WHAT YOU ARE ASKED TO DO
Could you find every line in the records below that contains the word "black" and copy it?

INPUT
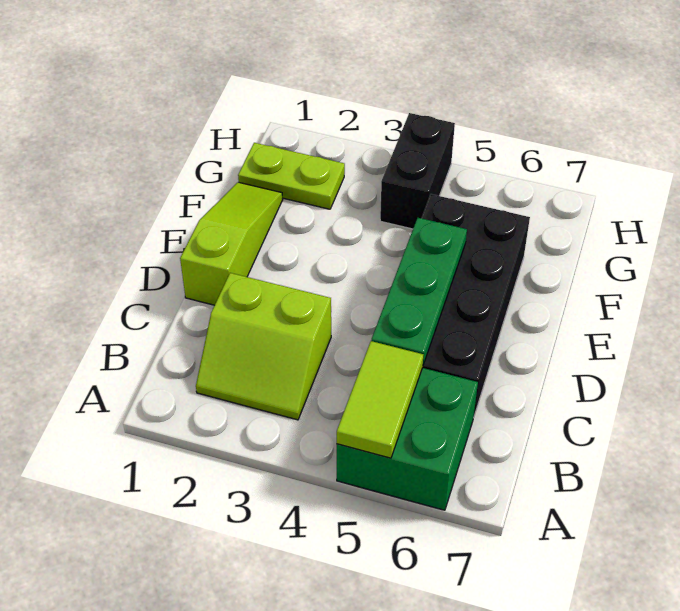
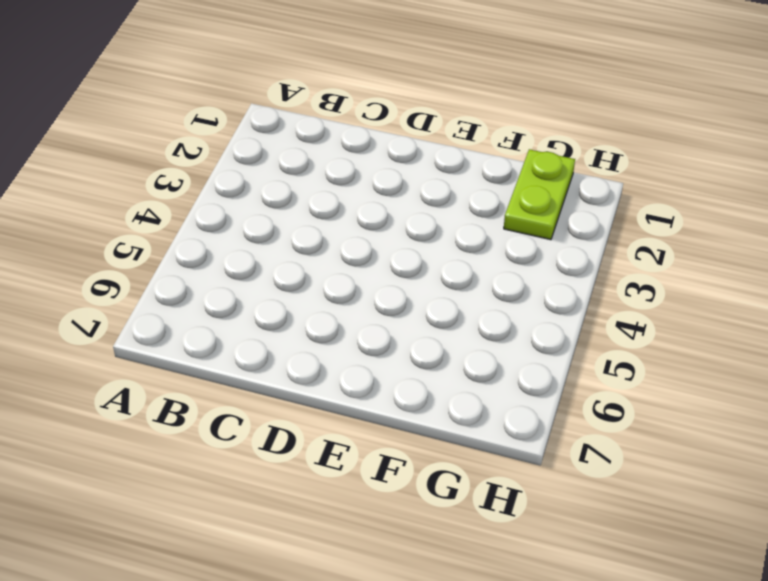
none -> green brick A5:B6 level 1
none -> lime slope B2:C3 level 1 top C

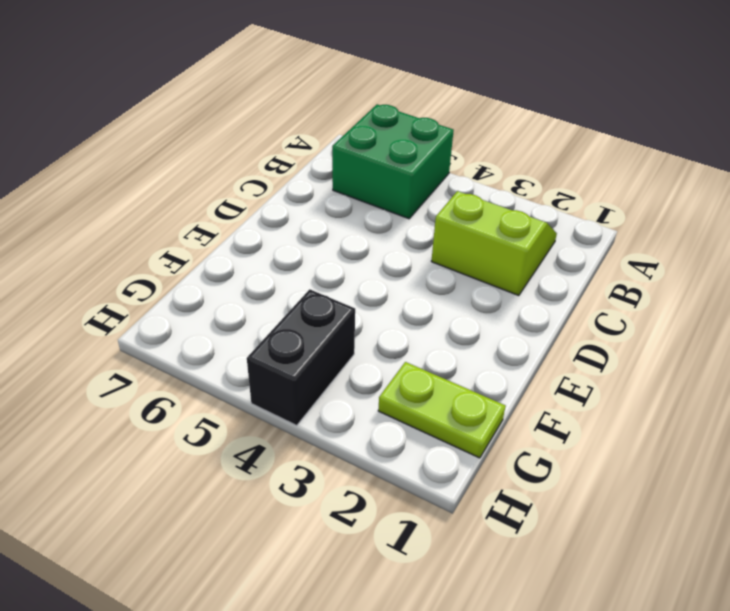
none -> black brick C5:F6 level 1
none -> lime slope D1:F1 level 1 top D

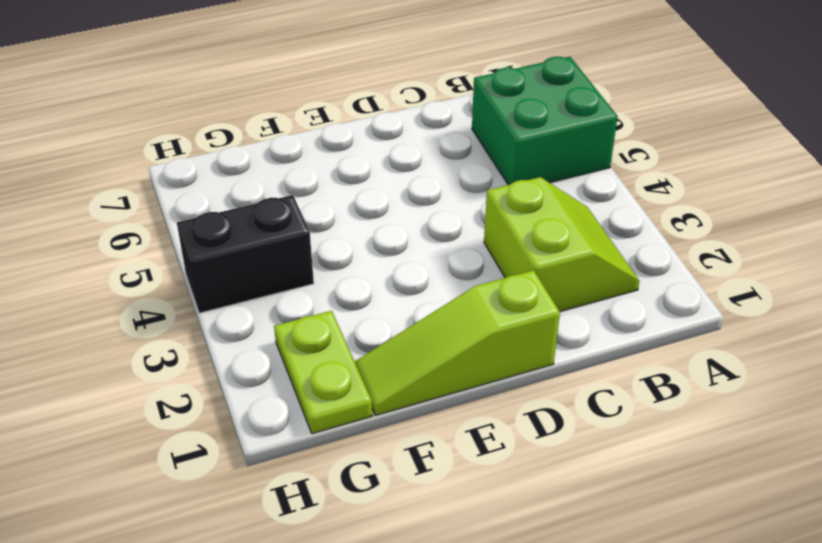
none -> black brick C5:F6 level 1
none -> lime tile A5:B5 level 2

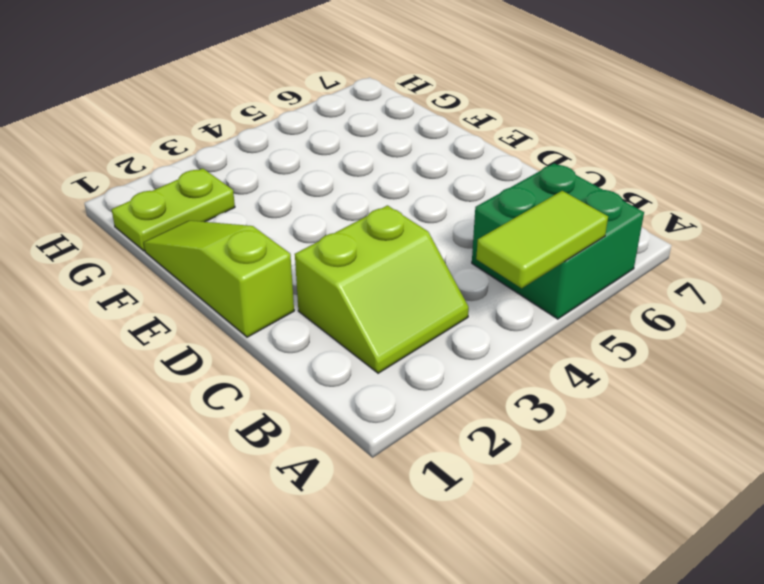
lime tile A4:A5 level 2 -> lime tile A5:B5 level 2
none -> black brick C5:F6 level 1
none -> black brick G4:H4 level 1

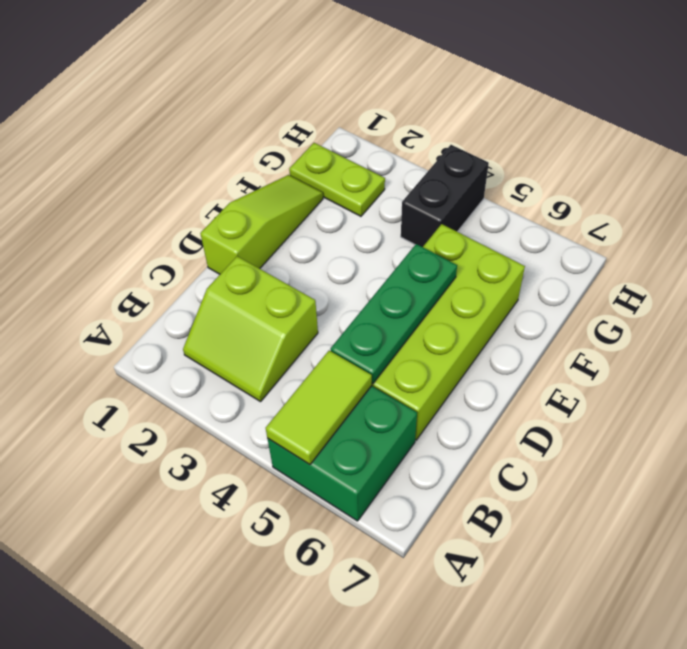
lime brick C5:F6 level 1 -> black brick C5:F6 level 1

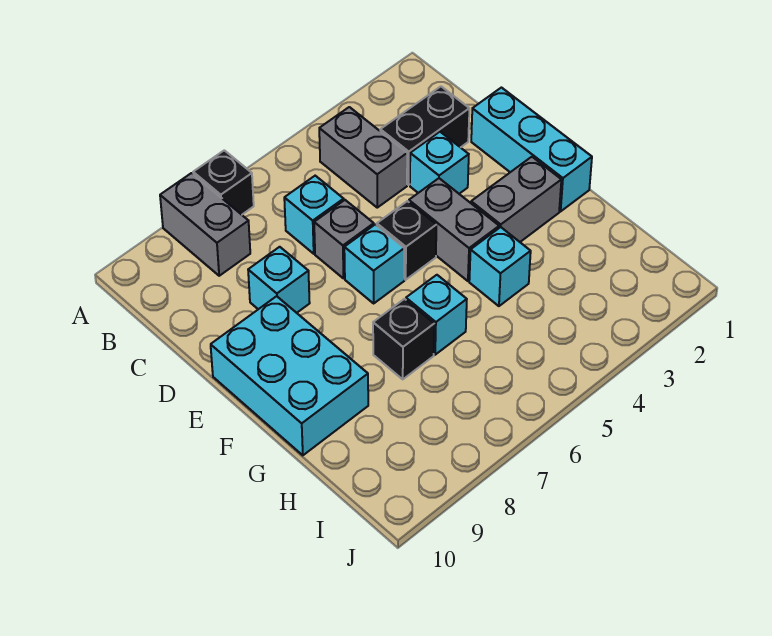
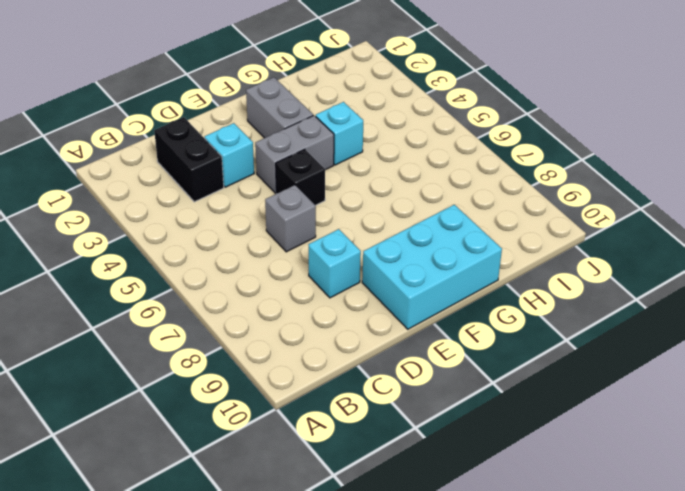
none -> black brick A7 level 1
none -> grey brick A8:B8 level 1
none -> grey brick B4:C4 level 1

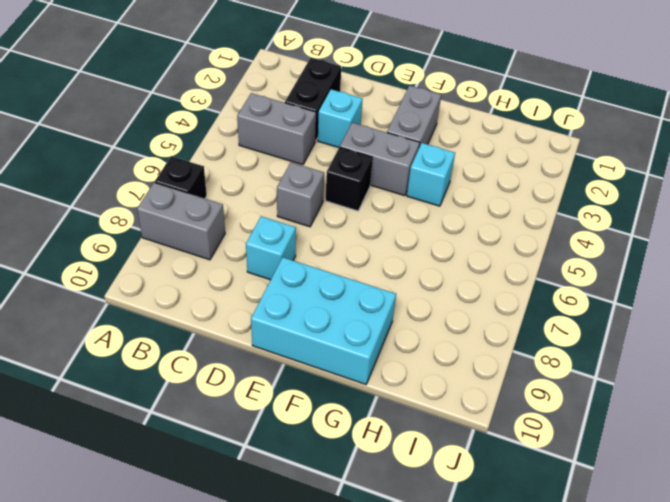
none -> cyan brick C6 level 1
none -> cyan brick D1:F1 level 1
none -> cyan brick E6 level 1

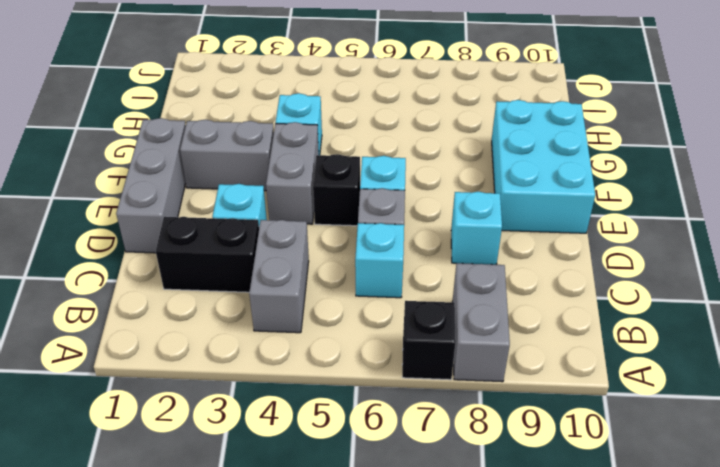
grey brick D1:F1 level 1 -> cyan brick D1:F1 level 1
none -> cyan brick G6 level 1
none -> black brick G7 level 1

YOUR SOLUTION
none -> black brick C5:F6 level 1
none -> black brick C5:F6 level 1
none -> black brick C5:F6 level 1
none -> black brick G4:H4 level 1
lime brick C5:F6 level 1 -> black brick C5:F6 level 1
none -> black brick A7 level 1
none -> black brick G7 level 1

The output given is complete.